Exercise data:
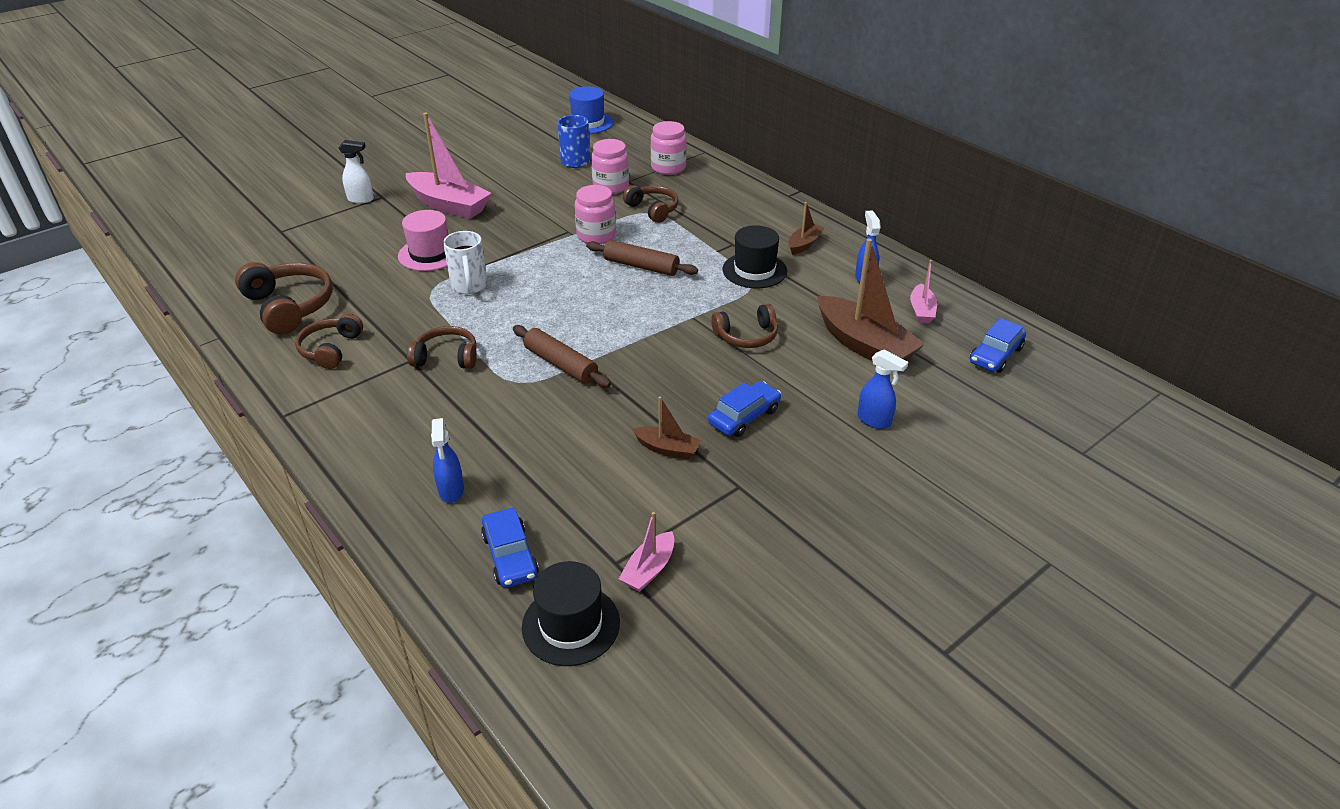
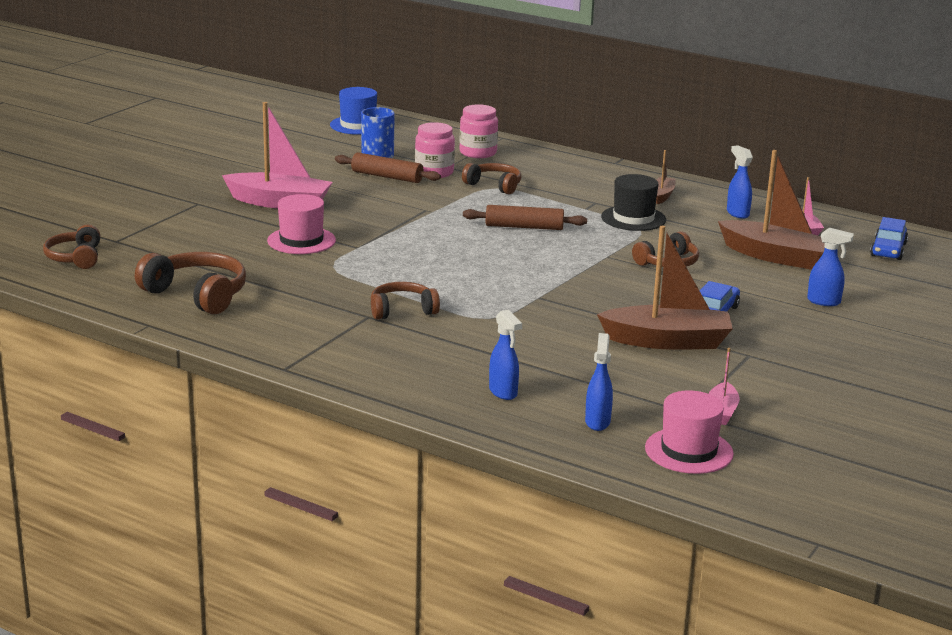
camera: 20 degrees left, 15 degrees down
(330, 349) = (278, 319): brown headphones -> brown headphones (75, 258)
(361, 199) = (177, 208): white spray bottle -> none
(469, 286) = (369, 259): white mug -> none
(510, 556) = (597, 422): blue car -> blue spray bottle
(561, 364) = (517, 301): brown rolling pin -> brown rolling pin (387, 176)
(571, 624) = (689, 451): black hat -> pink hat
(596, 235) = (457, 210): pink jar -> none
(667, 449) = (667, 341): brown boat -> brown boat, size x2.00

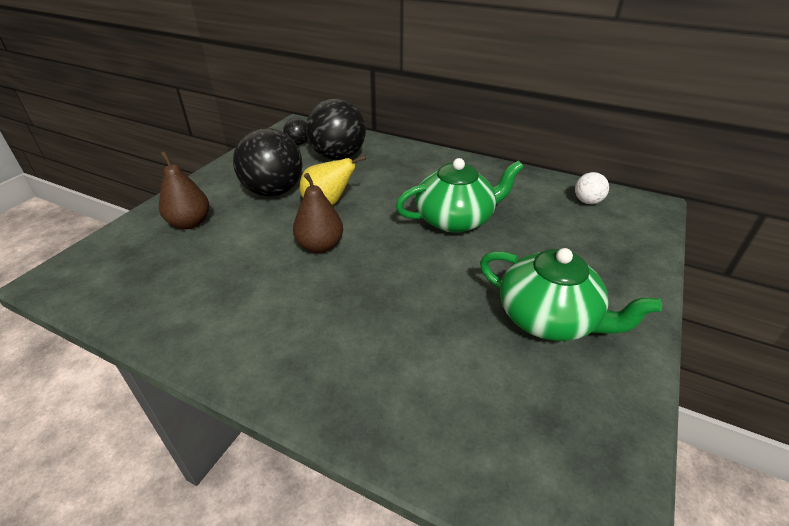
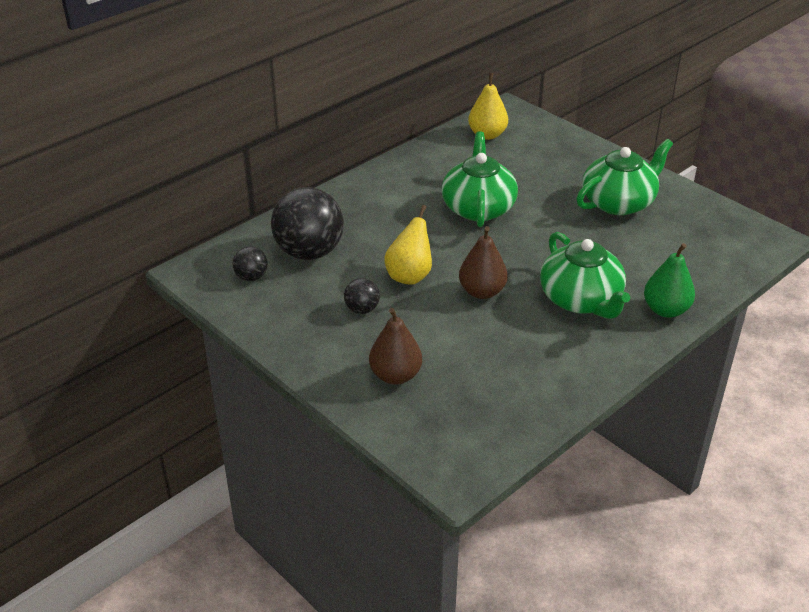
camera: 70 degrees left, 0 degrees up
(273, 191) = (362, 309): black ball -> black ball, size x0.47
(331, 317) = (581, 300): none -> green teapot
(338, 401) = (665, 310): none -> green pear
(587, 201) = (487, 135): white ball -> yellow pear

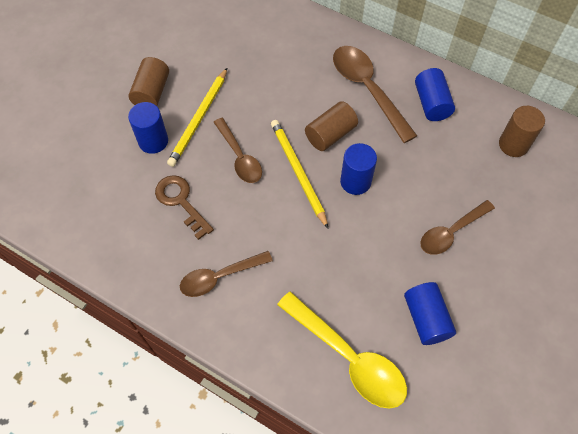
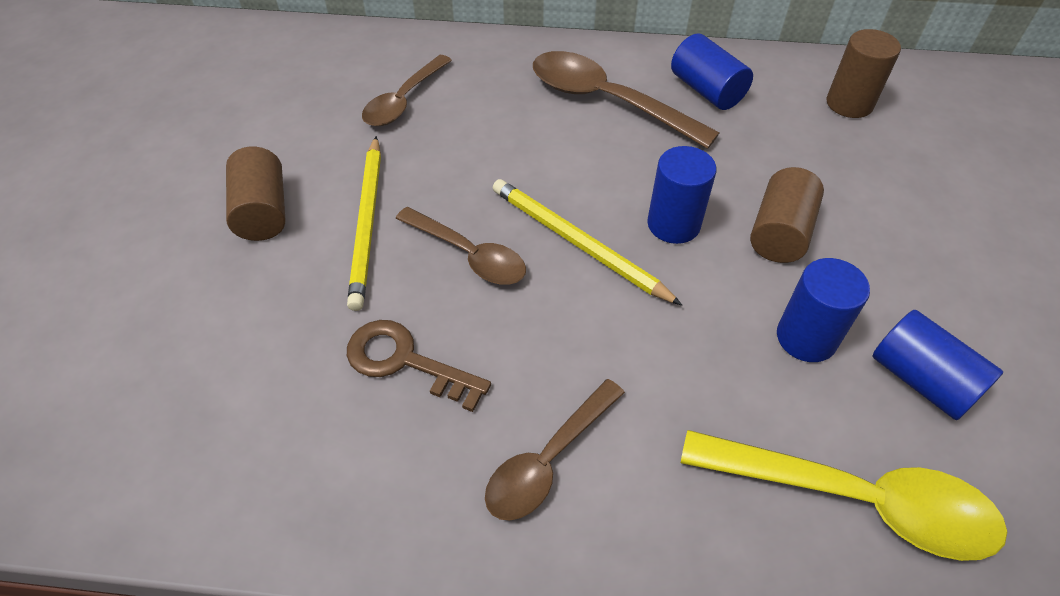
camera: 25 degrees left, 10 degrees down
(153, 141) = (303, 283): blue cylinder -> blue cylinder (806, 338)
(330, 134) = (592, 174): brown cylinder -> brown cylinder (779, 233)
(451, 232) = (858, 241): brown spoon -> brown spoon (404, 100)

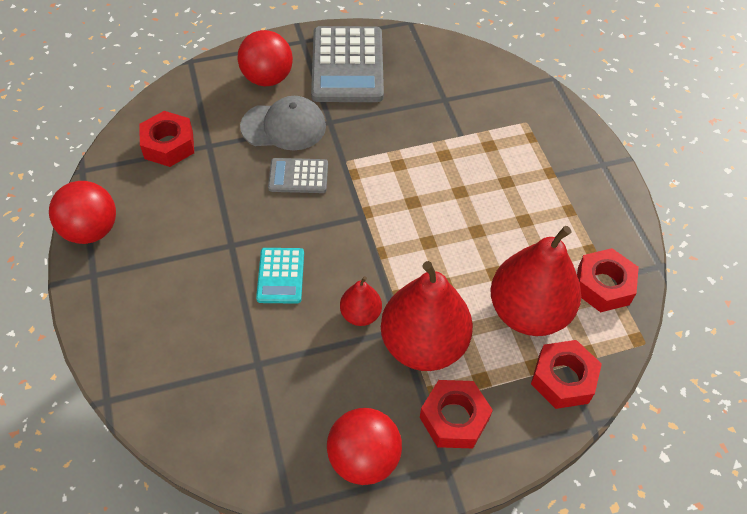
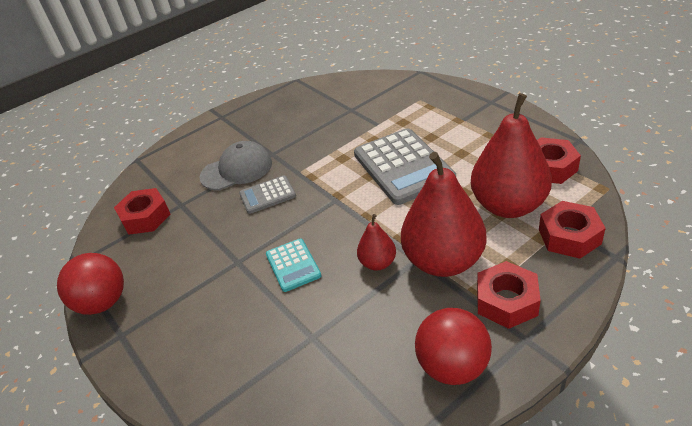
camera: 15 degrees left, 15 degrees down
(267, 78) = (206, 147): red ball -> none
(347, 65) = (265, 117): grey calculator -> grey calculator (403, 167)

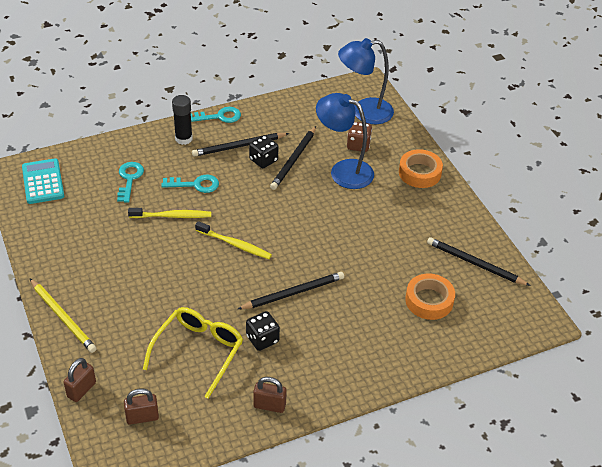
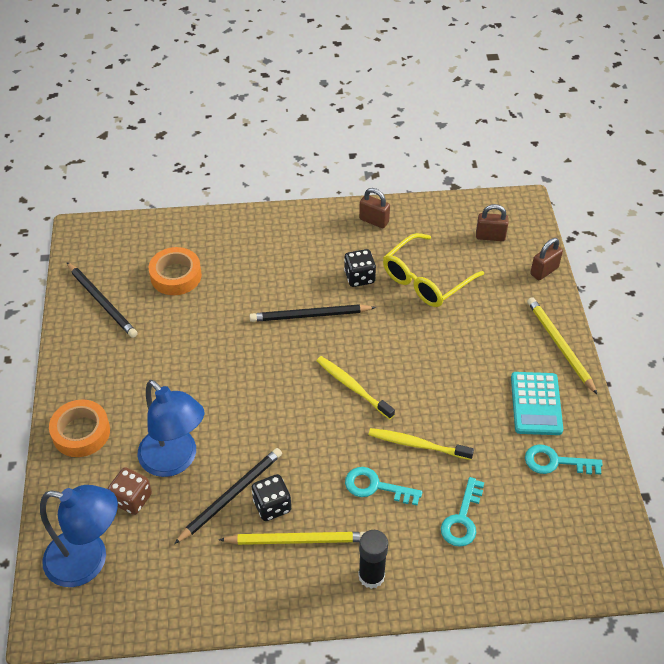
camera: 160 degrees left, 5 degrees up
(43, 182) = (582, 544): turquoise calculator -> turquoise calculator (536, 404)
(219, 116) = (306, 609): turquoise key -> turquoise key (555, 462)
(239, 146) = (297, 540): black pencil -> yellow pencil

Exercise prompt: Print the material above word for word, first line through the line with "(561, 364) = (517, 301): brown", and leave every picture out.

Task result:
camera: 20 degrees left, 15 degrees down
(330, 349) = (278, 319): brown headphones -> brown headphones (75, 258)
(361, 199) = (177, 208): white spray bottle -> none
(469, 286) = (369, 259): white mug -> none
(510, 556) = (597, 422): blue car -> blue spray bottle
(561, 364) = (517, 301): brown rolling pin -> brown rolling pin (387, 176)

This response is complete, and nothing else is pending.